Stored dataset items:
----
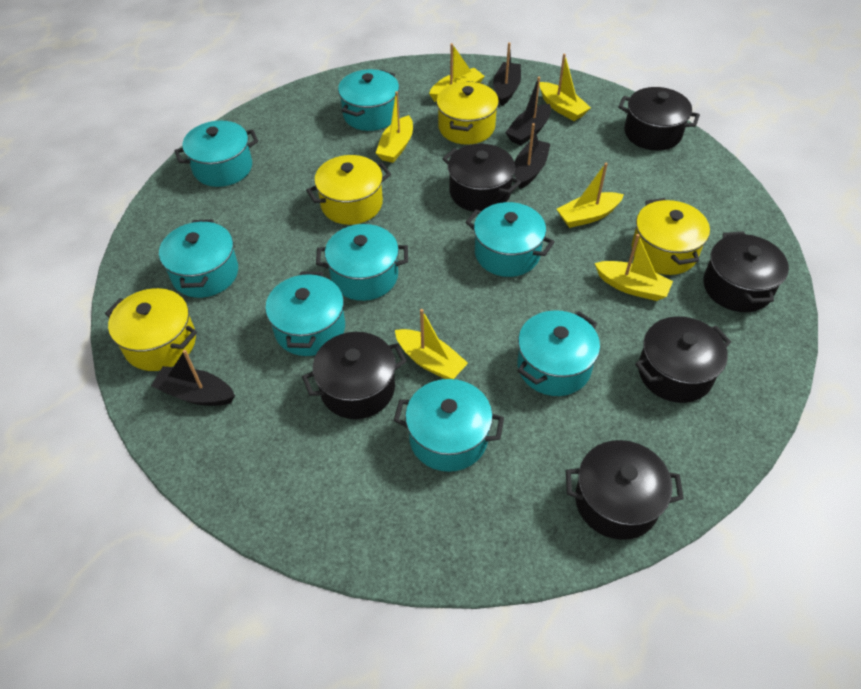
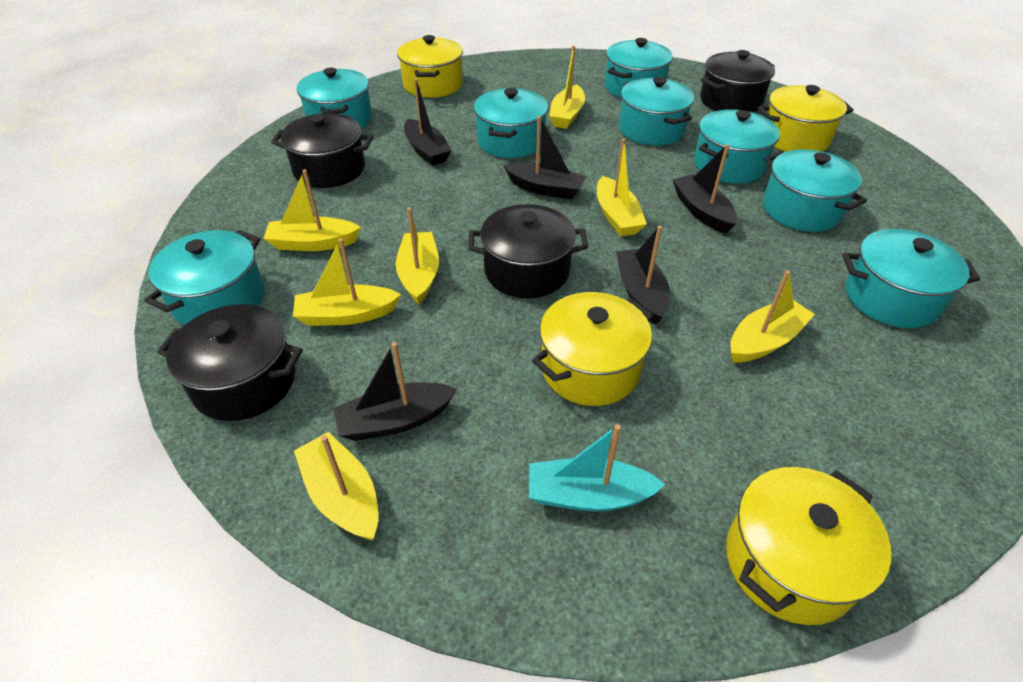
black boat: 4 -> 5
black pot: 6 -> 4
turquoise boat: 0 -> 1
yellow boat: 6 -> 7

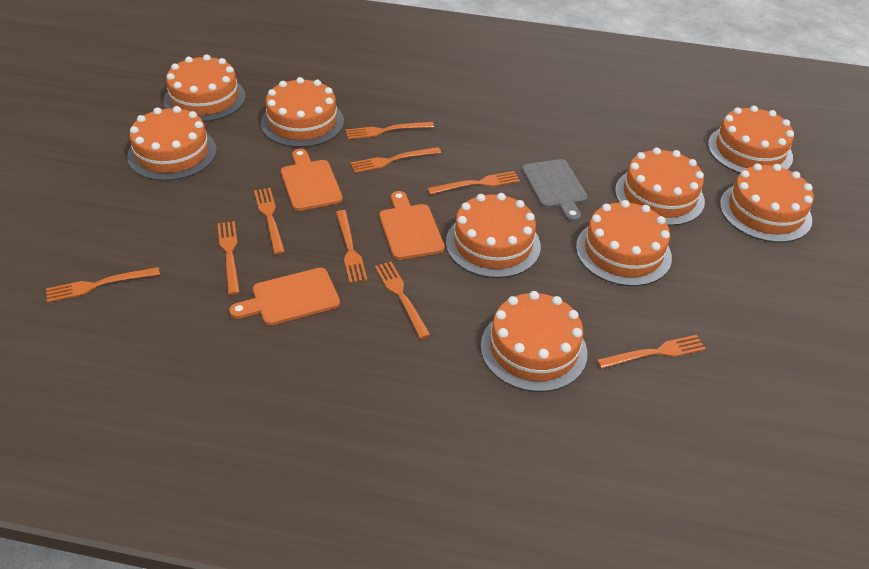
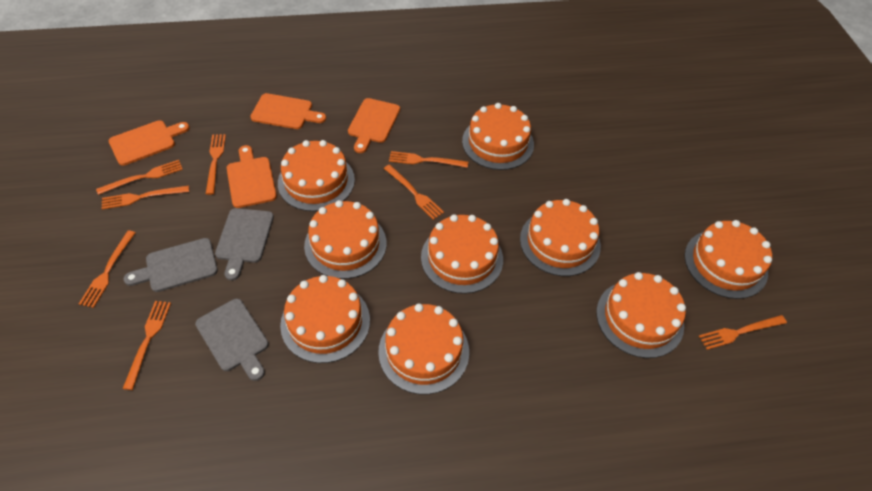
grey cutting board: 1 -> 3
orange cutting board: 3 -> 4
orange fork: 9 -> 8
----
What this task involves:
Skipping all images, print the data above a second time exactly.

Answer to the problem:
black boat: 4 -> 5
black pot: 6 -> 4
turquoise boat: 0 -> 1
yellow boat: 6 -> 7

grey cutting board: 1 -> 3
orange cutting board: 3 -> 4
orange fork: 9 -> 8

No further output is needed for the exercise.